[Object correspondence data]
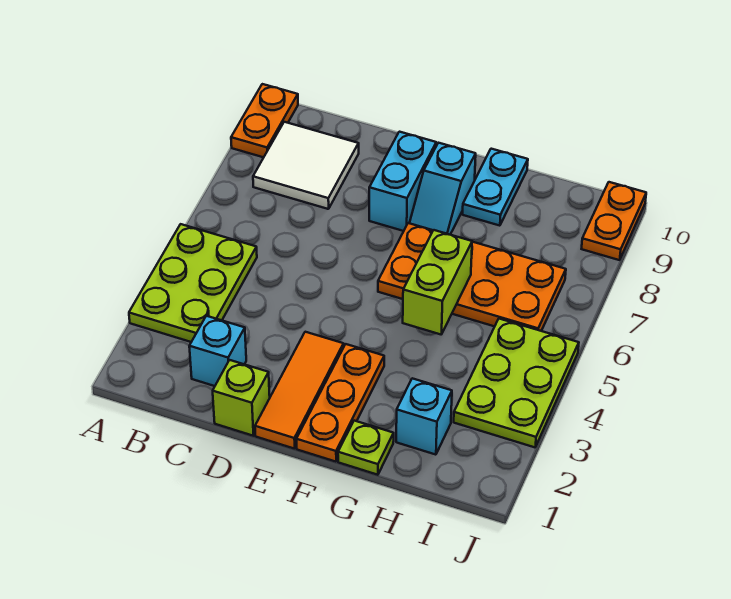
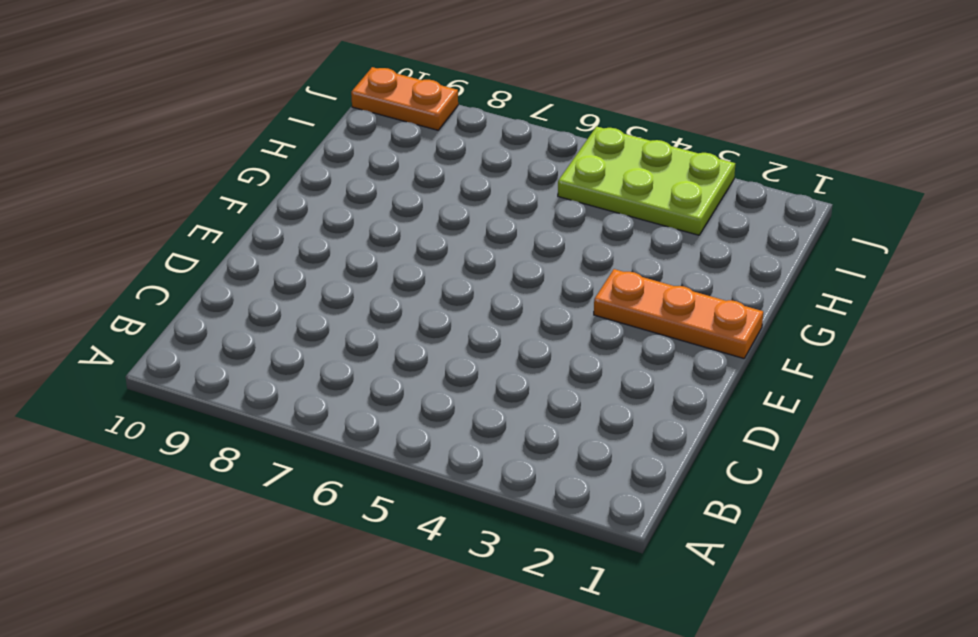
none -> lime plate A3:B5 level 1
none -> orange plate A9:A10 level 1
none -> white tile B8:C9 level 1

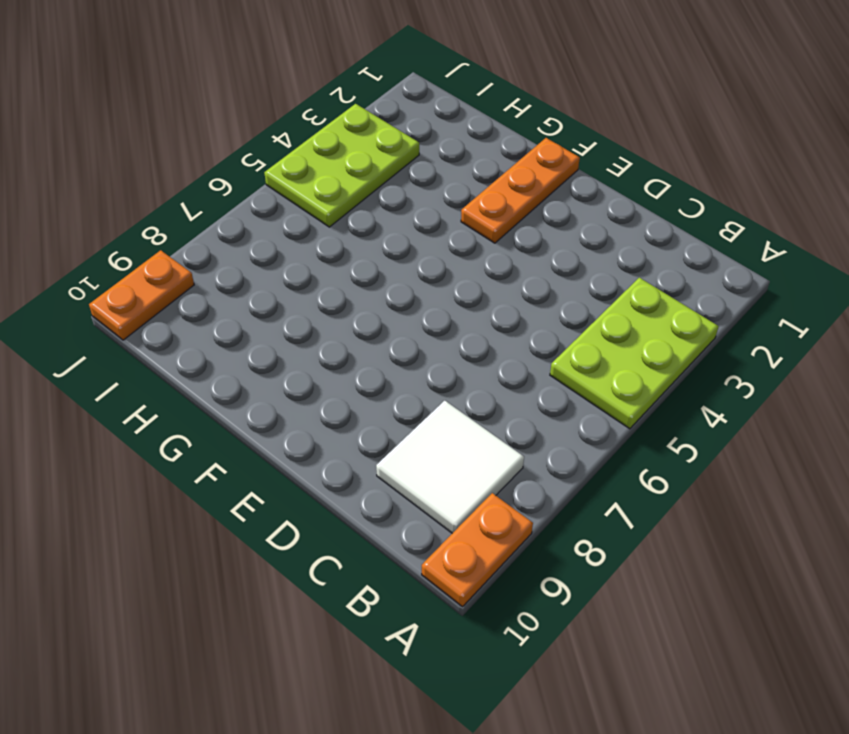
none -> cyan brick C2 level 1
none -> lime brick D1 level 1
none -> orange tile E1:E3 level 1

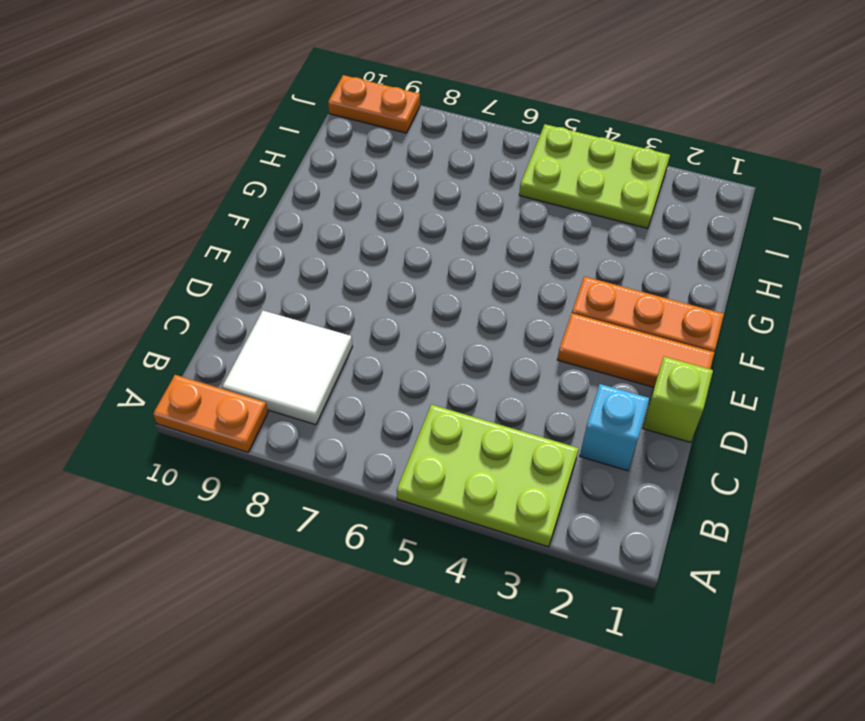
none -> cyan brick E8:E9 level 1
none -> orange plate F6:I7 level 1
none -> cyan slope F8:F9 level 1 top 9

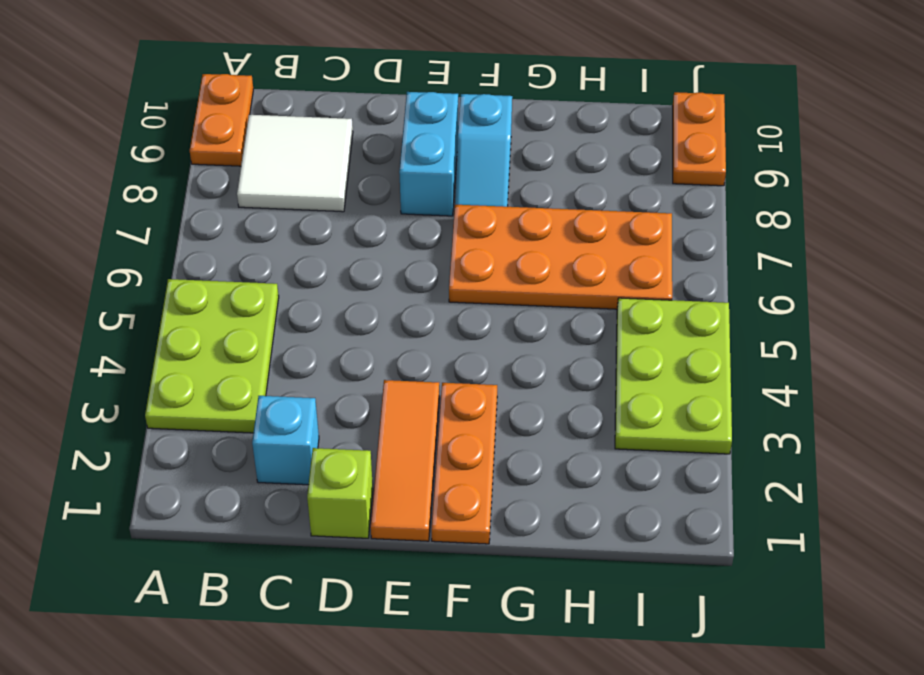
none -> lime plate G1 level 1
none -> cyan plate G9:G10 level 1
none -> cyan brick H2 level 1

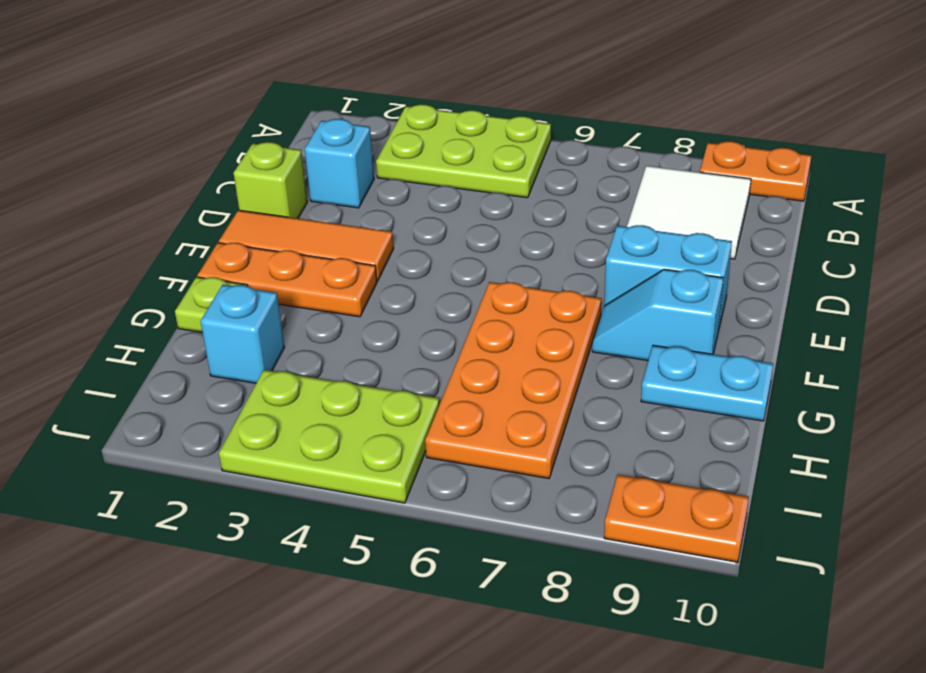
none -> lime brick G5:G6 level 2

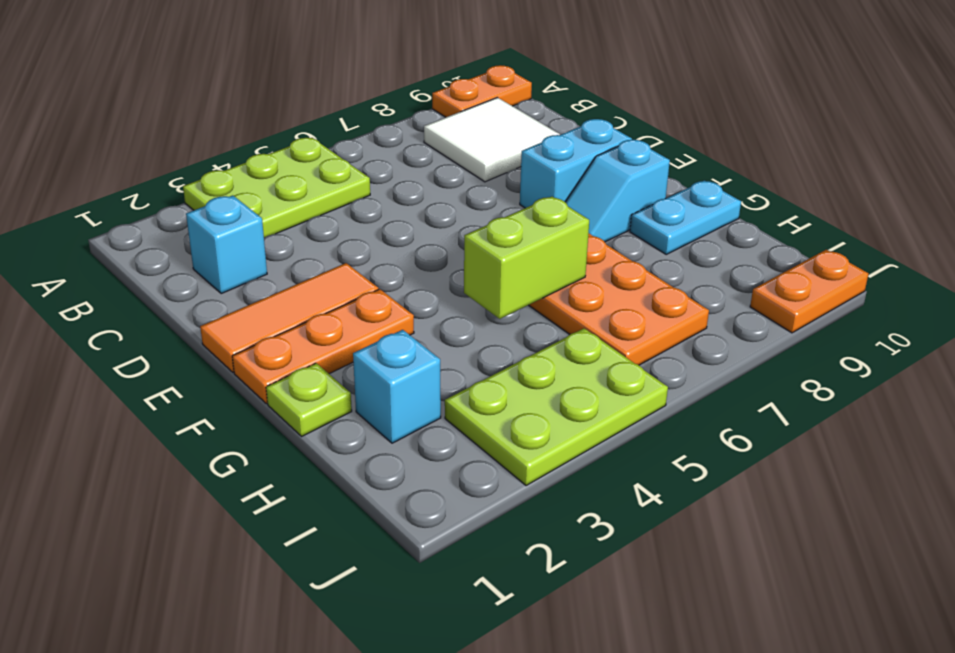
none -> lime brick D1 level 1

Work order: The answer must be an exact copy of the records, with no pictures in it.

Response to this task:
none -> lime plate A3:B5 level 1
none -> orange plate A9:A10 level 1
none -> white tile B8:C9 level 1

none -> cyan brick C2 level 1
none -> lime brick D1 level 1
none -> orange tile E1:E3 level 1

none -> cyan brick E8:E9 level 1
none -> orange plate F6:I7 level 1
none -> cyan slope F8:F9 level 1 top 9

none -> lime plate G1 level 1
none -> cyan plate G9:G10 level 1
none -> cyan brick H2 level 1

none -> lime brick G5:G6 level 2

none -> lime brick D1 level 1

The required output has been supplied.